TASK MATERIAL Start Marker

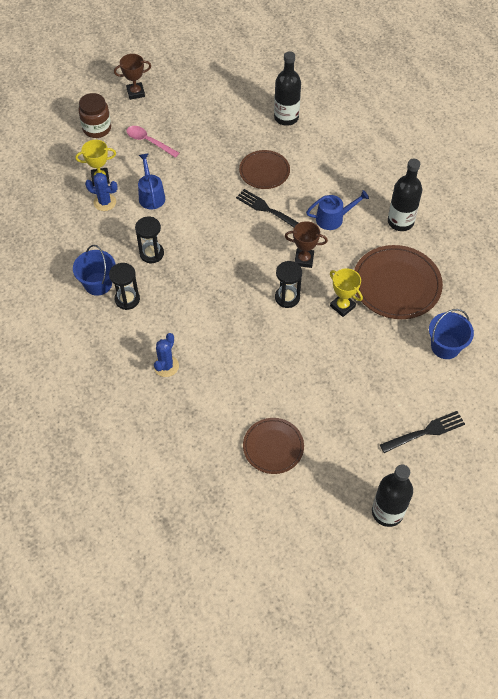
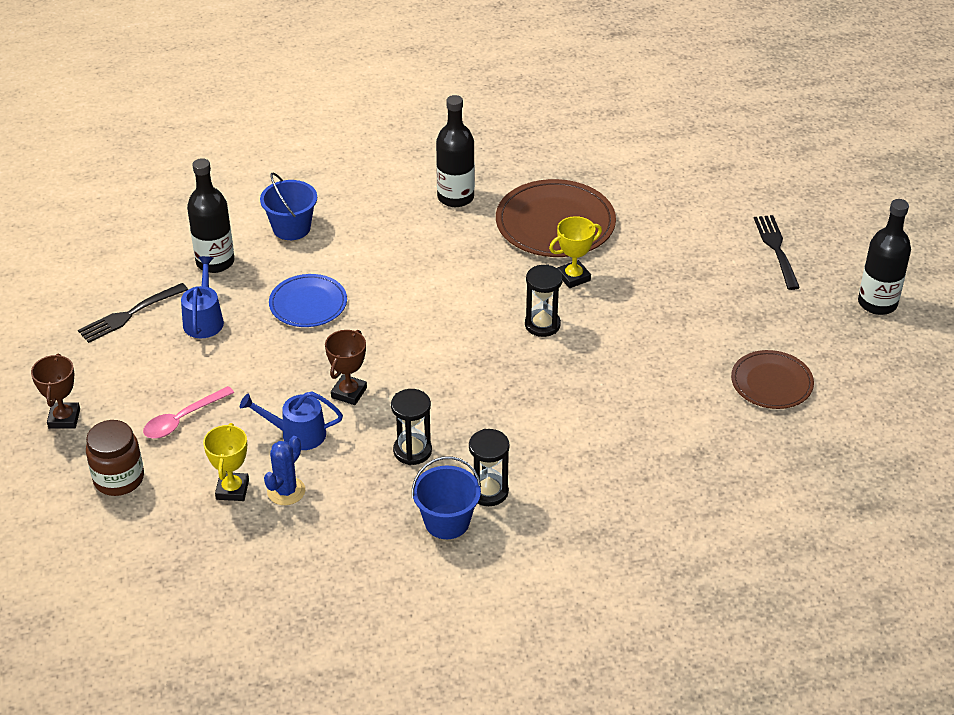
camera: 75 degrees left, 15 degrees down
blue cactus [154,333,179,377] -> none
black fork [236,189,298,228] -> black fork moved to [78,283,188,343]
brown plate [239,150,290,189] -> blue plate [269,274,347,327]
brown trophy [285,221,328,268] -> brown trophy moved to [325,330,367,405]
blue watering can [306,190,369,230] -> blue watering can moved to [181,256,224,338]
blue bucket [429,309,474,359] -> blue bucket moved to [260,172,317,240]

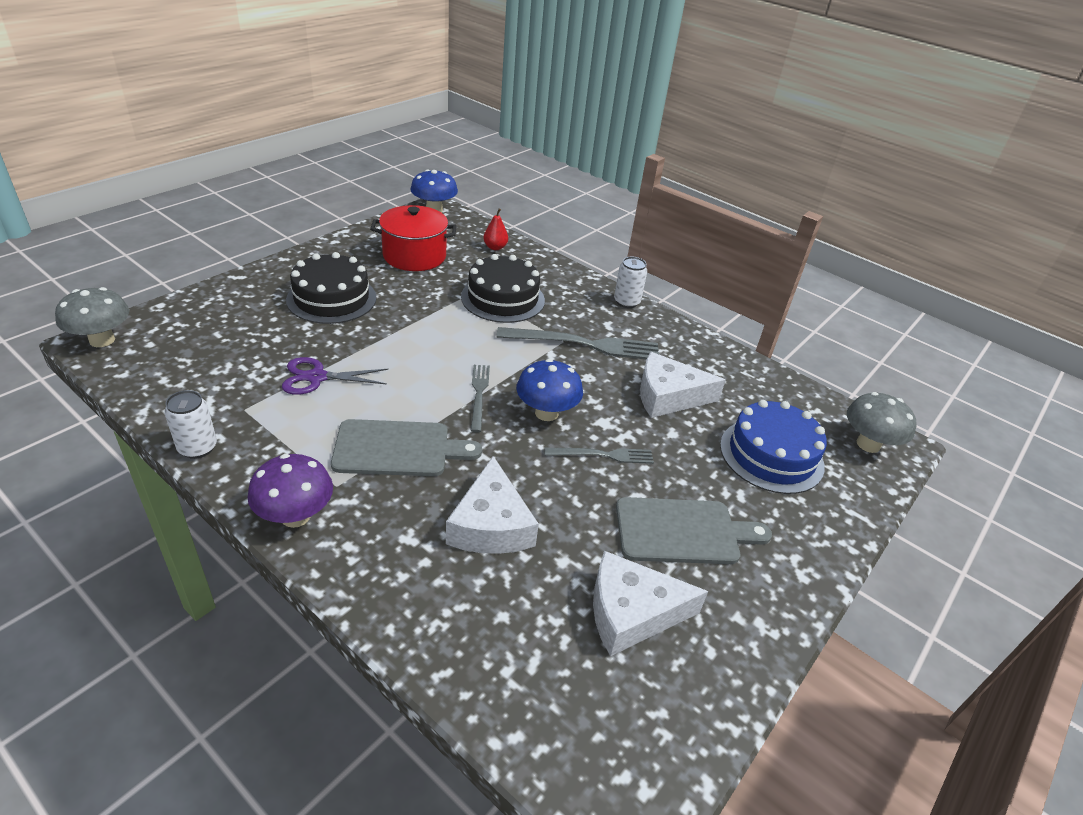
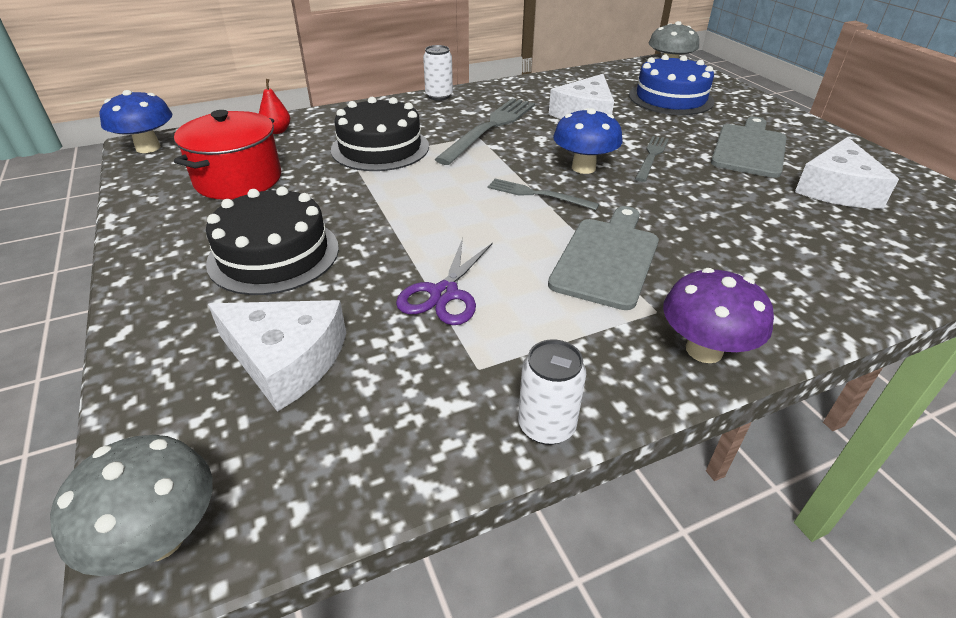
camera: 60 degrees left, 0 degrees up
white cheese [446,456,539,554] -> white cheese moved to [208,300,346,412]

TASK MATERIAL End Marker

> **WORK REQUIRED**
Would you please output each record exactly, leaving the images out?

> **ANSWER TO THE PROBLEM**
camera: 75 degrees left, 15 degrees down
blue cactus [154,333,179,377] -> none
black fork [236,189,298,228] -> black fork moved to [78,283,188,343]
brown plate [239,150,290,189] -> blue plate [269,274,347,327]
brown trophy [285,221,328,268] -> brown trophy moved to [325,330,367,405]
blue watering can [306,190,369,230] -> blue watering can moved to [181,256,224,338]
blue bucket [429,309,474,359] -> blue bucket moved to [260,172,317,240]

camera: 60 degrees left, 0 degrees up
white cheese [446,456,539,554] -> white cheese moved to [208,300,346,412]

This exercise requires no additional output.